-- Dataset records --
-=-=-
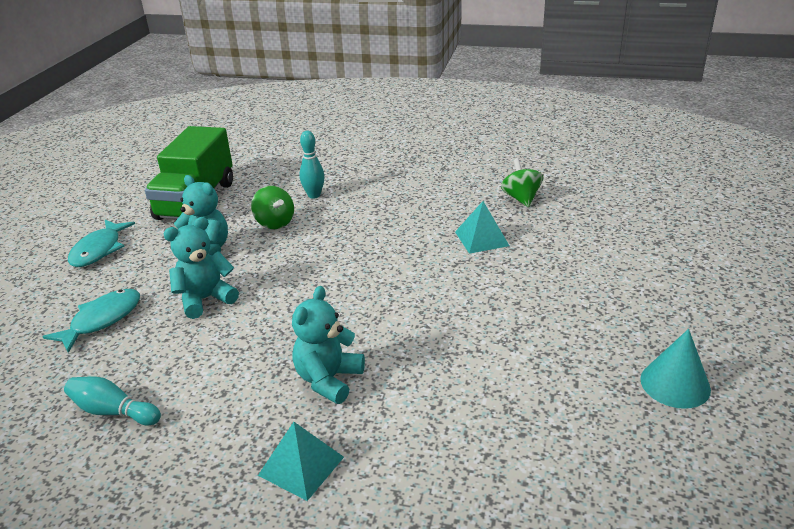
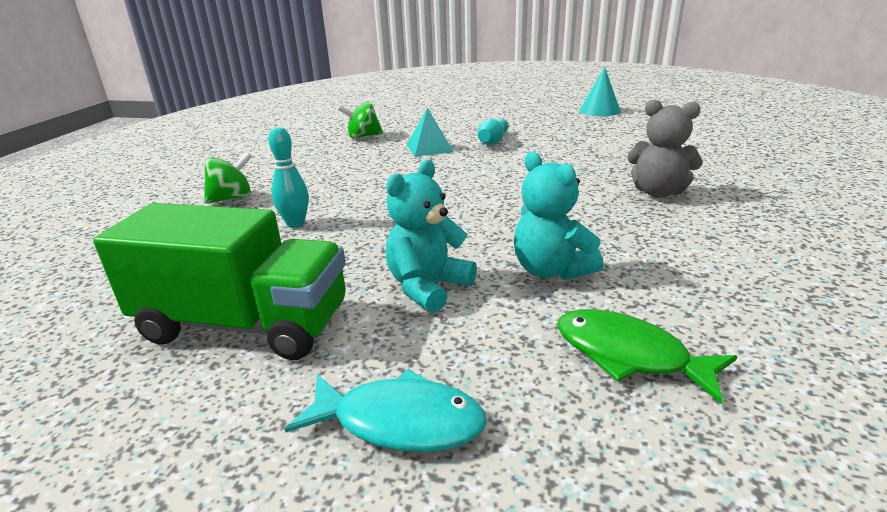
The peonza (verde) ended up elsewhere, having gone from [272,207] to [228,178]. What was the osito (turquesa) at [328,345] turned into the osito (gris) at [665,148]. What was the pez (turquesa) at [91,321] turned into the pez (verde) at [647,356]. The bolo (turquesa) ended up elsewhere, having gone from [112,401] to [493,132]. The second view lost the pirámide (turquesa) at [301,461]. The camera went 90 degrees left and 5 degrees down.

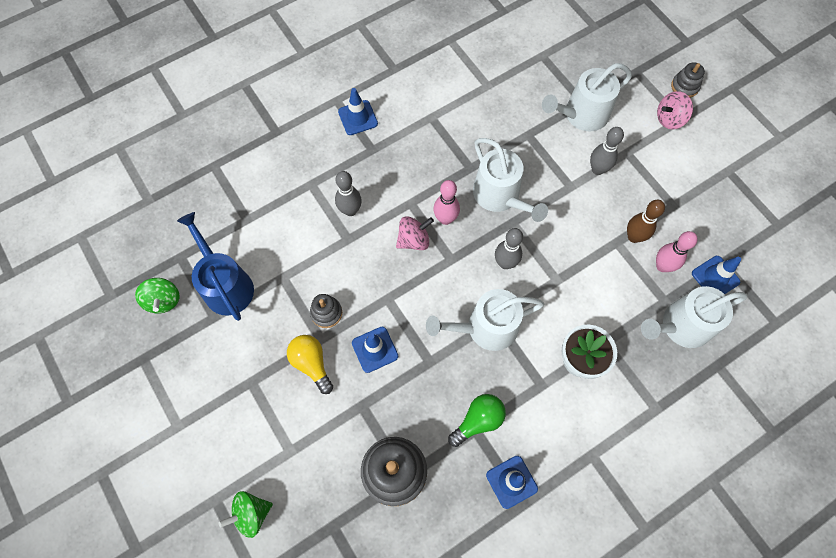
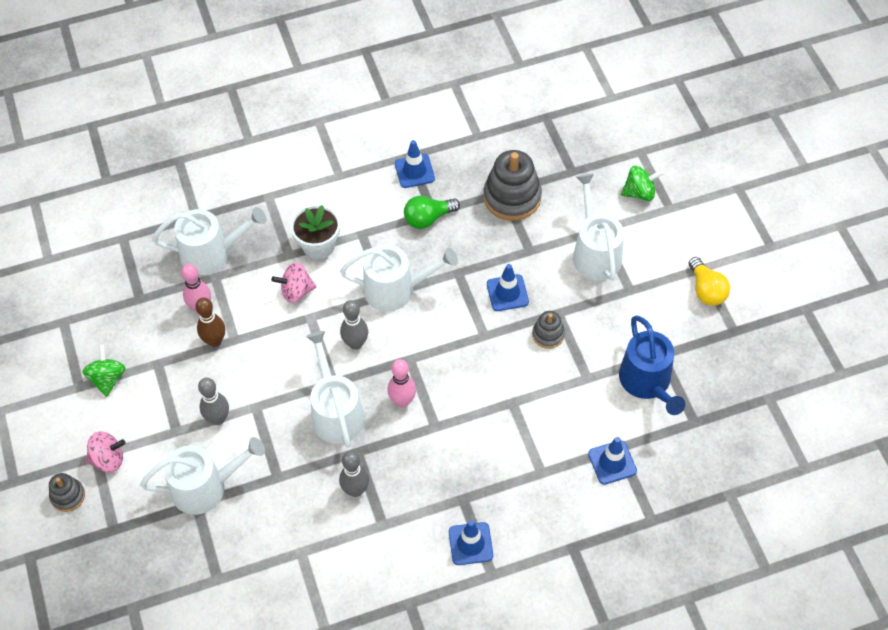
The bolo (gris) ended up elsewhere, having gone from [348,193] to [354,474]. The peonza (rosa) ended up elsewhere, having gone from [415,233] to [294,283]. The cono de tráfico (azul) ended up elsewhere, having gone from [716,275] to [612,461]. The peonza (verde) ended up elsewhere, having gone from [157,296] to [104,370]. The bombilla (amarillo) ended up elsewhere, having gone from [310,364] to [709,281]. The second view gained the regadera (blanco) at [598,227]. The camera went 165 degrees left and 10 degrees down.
-=-=-
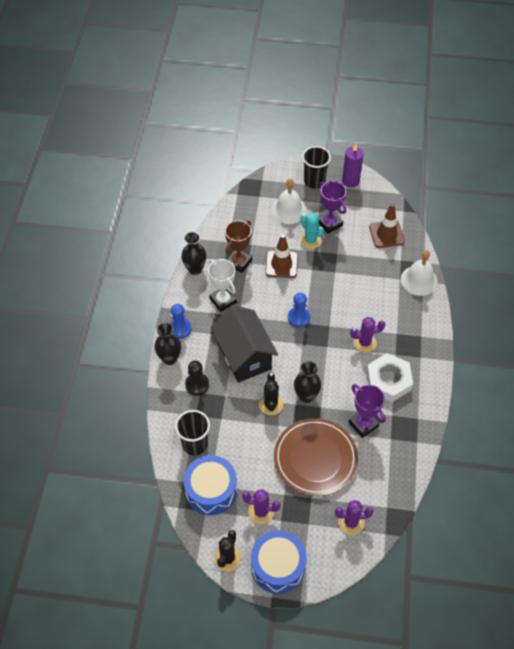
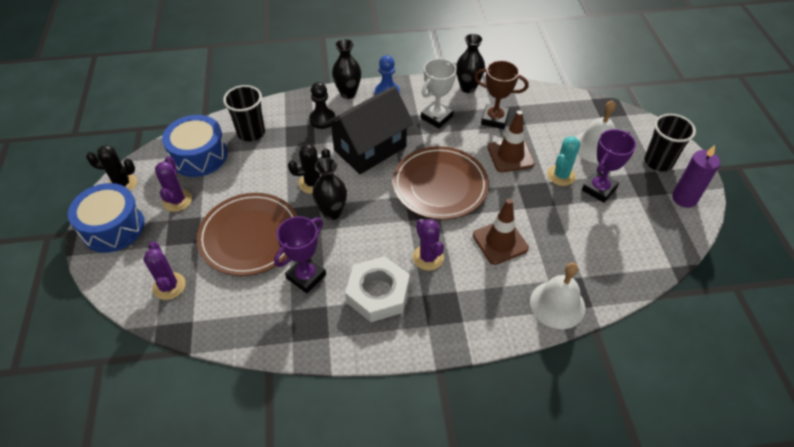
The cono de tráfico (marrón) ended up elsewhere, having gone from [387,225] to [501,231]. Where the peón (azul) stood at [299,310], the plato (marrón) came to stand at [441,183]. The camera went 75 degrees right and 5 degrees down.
-=-=-
-- Assignment --
Look above for the line containing "left and 5 degrees down." and the line containing "The bolo (gris)", then reproduce both and everything between them exactly, pictures omitted.

-- Task answer --
The peonza (verde) ended up elsewhere, having gone from [272,207] to [228,178]. What was the osito (turquesa) at [328,345] turned into the osito (gris) at [665,148]. What was the pez (turquesa) at [91,321] turned into the pez (verde) at [647,356]. The bolo (turquesa) ended up elsewhere, having gone from [112,401] to [493,132]. The second view lost the pirámide (turquesa) at [301,461]. The camera went 90 degrees left and 5 degrees down.

The bolo (gris) ended up elsewhere, having gone from [348,193] to [354,474]. The peonza (rosa) ended up elsewhere, having gone from [415,233] to [294,283]. The cono de tráfico (azul) ended up elsewhere, having gone from [716,275] to [612,461]. The peonza (verde) ended up elsewhere, having gone from [157,296] to [104,370]. The bombilla (amarillo) ended up elsewhere, having gone from [310,364] to [709,281]. The second view gained the regadera (blanco) at [598,227]. The camera went 165 degrees left and 10 degrees down.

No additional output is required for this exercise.